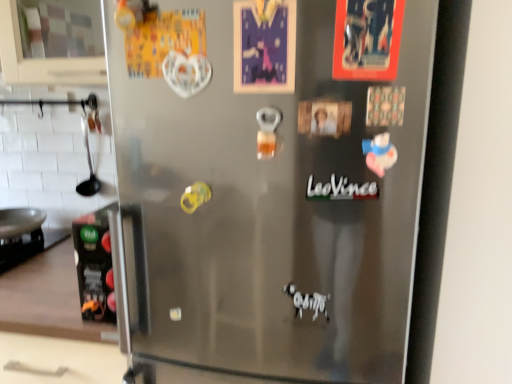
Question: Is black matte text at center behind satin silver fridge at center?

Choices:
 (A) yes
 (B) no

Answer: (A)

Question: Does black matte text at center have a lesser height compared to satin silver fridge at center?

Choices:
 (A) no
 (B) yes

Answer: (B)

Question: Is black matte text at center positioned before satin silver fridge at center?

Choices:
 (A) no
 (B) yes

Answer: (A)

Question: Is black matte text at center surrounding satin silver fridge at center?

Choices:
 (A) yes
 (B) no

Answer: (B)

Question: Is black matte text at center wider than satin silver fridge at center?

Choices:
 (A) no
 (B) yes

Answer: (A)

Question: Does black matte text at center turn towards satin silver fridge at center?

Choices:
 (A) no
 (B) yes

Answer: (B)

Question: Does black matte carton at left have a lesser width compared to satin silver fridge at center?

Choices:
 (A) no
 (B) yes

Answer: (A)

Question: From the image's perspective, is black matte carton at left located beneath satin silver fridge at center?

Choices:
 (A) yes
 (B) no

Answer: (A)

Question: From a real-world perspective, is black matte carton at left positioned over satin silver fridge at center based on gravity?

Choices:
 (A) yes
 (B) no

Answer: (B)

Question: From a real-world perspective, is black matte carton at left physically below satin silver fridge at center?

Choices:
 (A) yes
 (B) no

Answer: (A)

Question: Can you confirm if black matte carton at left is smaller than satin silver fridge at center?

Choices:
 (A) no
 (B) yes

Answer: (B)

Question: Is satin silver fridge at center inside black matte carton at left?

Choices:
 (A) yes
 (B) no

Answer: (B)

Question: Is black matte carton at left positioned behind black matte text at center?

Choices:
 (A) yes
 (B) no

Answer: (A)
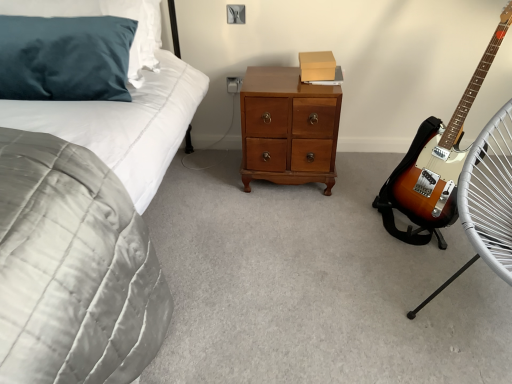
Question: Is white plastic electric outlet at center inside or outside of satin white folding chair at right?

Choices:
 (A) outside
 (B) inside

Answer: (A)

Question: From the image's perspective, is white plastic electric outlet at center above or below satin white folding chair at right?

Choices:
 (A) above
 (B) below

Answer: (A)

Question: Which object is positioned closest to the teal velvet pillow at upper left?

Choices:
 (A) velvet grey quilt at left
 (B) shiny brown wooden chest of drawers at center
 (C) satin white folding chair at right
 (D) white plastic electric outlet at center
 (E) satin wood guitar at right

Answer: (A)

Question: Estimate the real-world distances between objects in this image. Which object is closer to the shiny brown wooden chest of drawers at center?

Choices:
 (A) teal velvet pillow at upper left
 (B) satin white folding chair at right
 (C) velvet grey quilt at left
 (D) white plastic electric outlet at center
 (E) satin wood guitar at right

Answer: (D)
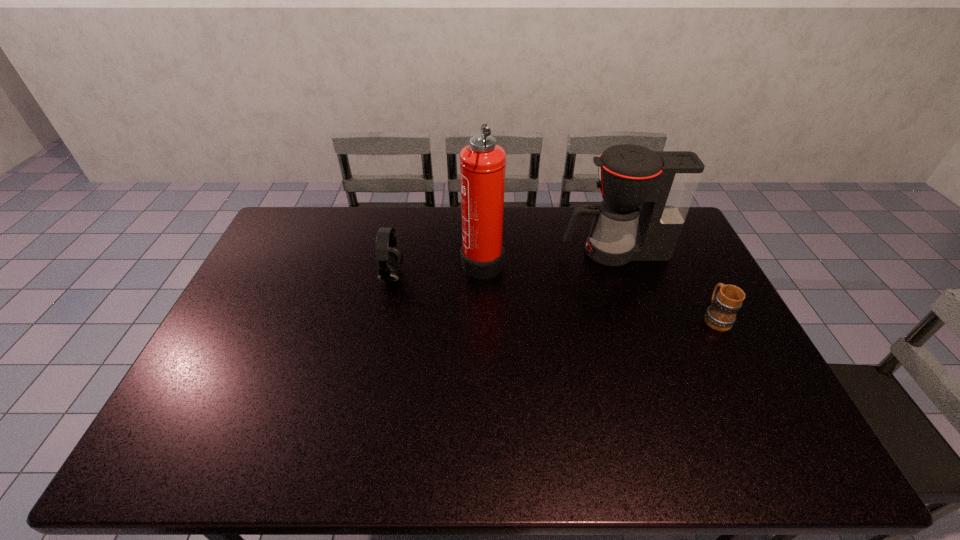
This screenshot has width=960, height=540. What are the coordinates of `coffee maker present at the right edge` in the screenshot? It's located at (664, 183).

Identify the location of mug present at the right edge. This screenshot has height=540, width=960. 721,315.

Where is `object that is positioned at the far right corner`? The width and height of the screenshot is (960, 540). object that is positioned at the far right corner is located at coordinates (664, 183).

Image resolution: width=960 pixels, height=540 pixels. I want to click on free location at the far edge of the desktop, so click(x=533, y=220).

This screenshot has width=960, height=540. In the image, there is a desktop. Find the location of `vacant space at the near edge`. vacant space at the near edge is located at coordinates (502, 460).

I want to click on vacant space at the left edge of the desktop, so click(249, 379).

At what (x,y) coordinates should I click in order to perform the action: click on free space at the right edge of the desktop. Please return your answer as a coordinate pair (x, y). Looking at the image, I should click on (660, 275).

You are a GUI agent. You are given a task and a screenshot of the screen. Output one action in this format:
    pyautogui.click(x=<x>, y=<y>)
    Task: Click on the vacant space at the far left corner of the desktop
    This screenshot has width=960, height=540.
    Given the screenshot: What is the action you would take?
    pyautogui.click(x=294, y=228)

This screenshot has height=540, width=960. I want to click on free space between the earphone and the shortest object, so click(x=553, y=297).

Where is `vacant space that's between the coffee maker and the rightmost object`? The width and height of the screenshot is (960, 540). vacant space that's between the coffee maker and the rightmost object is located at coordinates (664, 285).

⁂

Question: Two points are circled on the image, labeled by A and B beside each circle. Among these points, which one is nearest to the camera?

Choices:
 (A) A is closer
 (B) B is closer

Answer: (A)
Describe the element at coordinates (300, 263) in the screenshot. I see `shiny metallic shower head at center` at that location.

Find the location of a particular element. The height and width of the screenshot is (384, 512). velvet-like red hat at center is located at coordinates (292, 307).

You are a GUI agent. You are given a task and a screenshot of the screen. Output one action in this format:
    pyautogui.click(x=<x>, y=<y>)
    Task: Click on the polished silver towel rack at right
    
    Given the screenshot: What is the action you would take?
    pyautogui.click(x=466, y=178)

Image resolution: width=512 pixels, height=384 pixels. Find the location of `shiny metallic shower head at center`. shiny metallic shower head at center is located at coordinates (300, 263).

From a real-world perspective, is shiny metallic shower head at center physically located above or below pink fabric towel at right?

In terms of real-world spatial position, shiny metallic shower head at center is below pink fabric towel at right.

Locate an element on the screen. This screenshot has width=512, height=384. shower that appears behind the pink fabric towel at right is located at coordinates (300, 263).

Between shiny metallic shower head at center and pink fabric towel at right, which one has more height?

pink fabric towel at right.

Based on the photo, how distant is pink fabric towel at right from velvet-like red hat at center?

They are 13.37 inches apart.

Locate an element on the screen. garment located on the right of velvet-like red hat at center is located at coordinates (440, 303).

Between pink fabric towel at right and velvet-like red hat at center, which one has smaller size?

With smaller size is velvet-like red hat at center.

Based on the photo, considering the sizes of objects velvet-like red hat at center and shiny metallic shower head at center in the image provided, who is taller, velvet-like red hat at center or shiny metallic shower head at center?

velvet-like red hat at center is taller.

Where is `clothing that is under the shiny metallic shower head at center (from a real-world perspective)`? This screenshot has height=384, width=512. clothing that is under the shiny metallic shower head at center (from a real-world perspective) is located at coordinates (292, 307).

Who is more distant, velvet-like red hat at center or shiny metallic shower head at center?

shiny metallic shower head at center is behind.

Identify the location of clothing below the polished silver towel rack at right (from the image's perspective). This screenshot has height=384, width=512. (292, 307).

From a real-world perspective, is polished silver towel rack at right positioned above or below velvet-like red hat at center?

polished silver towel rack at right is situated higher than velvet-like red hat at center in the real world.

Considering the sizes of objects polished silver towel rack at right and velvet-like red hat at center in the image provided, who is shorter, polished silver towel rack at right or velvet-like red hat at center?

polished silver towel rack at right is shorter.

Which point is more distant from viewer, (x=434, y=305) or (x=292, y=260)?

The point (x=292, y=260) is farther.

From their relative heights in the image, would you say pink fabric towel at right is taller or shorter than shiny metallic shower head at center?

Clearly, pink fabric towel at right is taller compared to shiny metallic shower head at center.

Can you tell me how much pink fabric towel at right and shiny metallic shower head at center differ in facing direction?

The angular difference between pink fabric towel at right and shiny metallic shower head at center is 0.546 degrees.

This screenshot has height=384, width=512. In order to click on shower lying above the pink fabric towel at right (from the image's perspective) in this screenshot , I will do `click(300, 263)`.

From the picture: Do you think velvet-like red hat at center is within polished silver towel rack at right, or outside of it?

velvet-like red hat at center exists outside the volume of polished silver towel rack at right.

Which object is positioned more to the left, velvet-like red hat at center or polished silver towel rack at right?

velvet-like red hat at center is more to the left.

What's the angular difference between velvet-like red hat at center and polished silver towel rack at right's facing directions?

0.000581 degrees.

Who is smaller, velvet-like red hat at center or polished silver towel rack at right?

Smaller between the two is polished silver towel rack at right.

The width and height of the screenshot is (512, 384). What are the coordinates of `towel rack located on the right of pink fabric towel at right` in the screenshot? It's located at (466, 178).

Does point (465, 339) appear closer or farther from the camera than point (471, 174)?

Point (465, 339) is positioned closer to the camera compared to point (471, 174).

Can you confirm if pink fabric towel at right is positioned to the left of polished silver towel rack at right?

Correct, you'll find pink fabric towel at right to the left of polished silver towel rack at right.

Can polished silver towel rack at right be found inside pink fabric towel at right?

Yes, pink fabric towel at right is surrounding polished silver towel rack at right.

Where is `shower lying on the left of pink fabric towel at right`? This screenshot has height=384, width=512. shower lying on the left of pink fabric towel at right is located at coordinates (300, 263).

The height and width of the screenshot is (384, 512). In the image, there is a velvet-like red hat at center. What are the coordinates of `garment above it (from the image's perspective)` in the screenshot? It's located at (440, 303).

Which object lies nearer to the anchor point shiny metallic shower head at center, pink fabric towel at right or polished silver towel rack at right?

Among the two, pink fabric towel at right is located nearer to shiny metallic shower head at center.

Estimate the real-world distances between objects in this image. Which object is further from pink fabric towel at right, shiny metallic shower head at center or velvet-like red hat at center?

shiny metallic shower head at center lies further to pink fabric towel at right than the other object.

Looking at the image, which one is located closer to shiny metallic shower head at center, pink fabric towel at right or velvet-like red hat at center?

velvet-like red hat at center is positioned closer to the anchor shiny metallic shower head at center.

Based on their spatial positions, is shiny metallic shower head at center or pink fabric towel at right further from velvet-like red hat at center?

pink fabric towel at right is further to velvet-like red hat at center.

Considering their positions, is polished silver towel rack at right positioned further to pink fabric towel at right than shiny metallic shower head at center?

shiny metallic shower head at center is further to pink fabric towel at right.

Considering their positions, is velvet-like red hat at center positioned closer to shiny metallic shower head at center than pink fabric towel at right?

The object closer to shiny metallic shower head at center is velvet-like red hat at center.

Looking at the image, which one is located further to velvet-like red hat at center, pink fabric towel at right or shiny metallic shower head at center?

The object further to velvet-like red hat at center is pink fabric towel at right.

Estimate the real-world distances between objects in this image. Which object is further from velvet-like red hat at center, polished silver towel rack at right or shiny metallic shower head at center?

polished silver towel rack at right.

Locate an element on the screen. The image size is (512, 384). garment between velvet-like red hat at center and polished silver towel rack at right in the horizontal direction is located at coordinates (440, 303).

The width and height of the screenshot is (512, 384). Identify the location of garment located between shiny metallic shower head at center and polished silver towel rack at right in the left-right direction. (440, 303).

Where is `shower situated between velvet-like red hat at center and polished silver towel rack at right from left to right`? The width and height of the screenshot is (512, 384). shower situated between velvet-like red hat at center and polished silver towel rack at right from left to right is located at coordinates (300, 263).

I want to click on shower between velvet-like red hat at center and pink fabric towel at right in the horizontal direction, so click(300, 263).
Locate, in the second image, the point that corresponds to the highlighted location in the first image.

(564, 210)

⁂

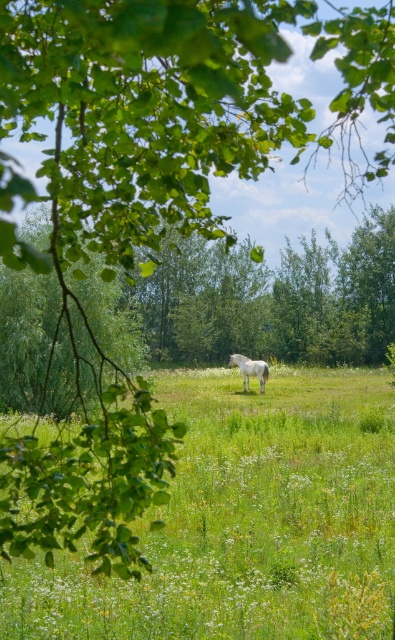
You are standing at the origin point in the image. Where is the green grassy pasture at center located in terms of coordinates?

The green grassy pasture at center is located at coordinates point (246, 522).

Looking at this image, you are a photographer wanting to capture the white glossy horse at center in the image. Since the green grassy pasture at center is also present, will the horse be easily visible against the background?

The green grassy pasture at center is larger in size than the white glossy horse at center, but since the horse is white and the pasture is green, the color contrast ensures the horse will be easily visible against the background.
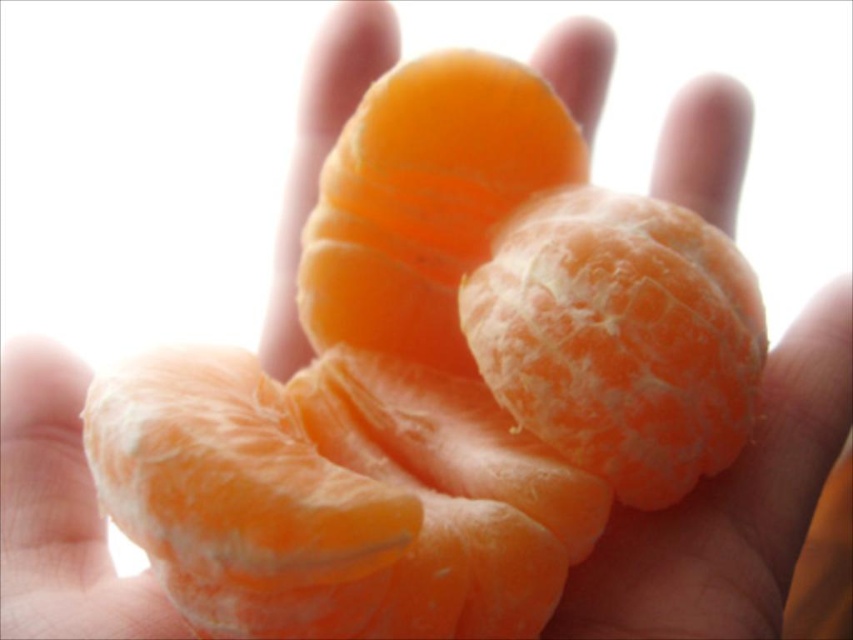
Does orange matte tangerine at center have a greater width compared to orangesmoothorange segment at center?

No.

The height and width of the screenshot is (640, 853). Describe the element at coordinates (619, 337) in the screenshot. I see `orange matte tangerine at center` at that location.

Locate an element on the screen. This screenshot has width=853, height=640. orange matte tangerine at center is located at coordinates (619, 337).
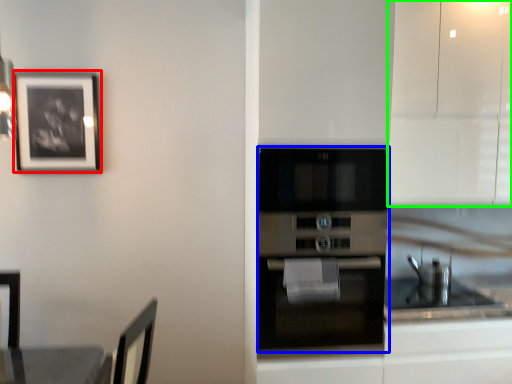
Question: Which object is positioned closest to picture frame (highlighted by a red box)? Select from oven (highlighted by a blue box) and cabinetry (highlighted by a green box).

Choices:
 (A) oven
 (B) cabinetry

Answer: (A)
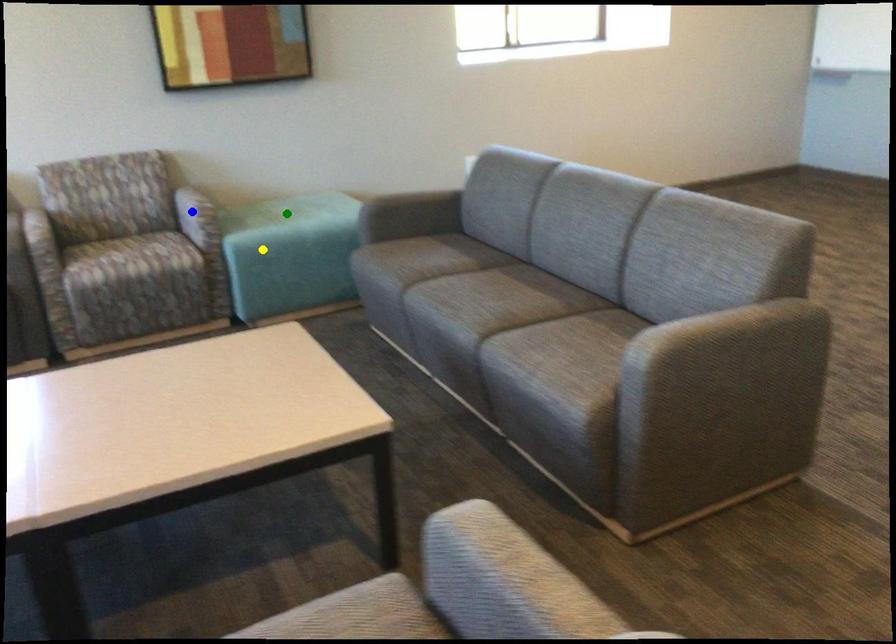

⁂

Copy out everything in the records from the line containing "at center, polished" down to the line containing "Locate an element on the screen. The", word for word, including both of those lines.

Estimate the real-world distances between objects in this image. Which object is further from velvet-like red hat at center, polished silver towel rack at right or shiny metallic shower head at center?

polished silver towel rack at right.

Locate an element on the screen. The image size is (512, 384). garment between velvet-like red hat at center and polished silver towel rack at right in the horizontal direction is located at coordinates (440, 303).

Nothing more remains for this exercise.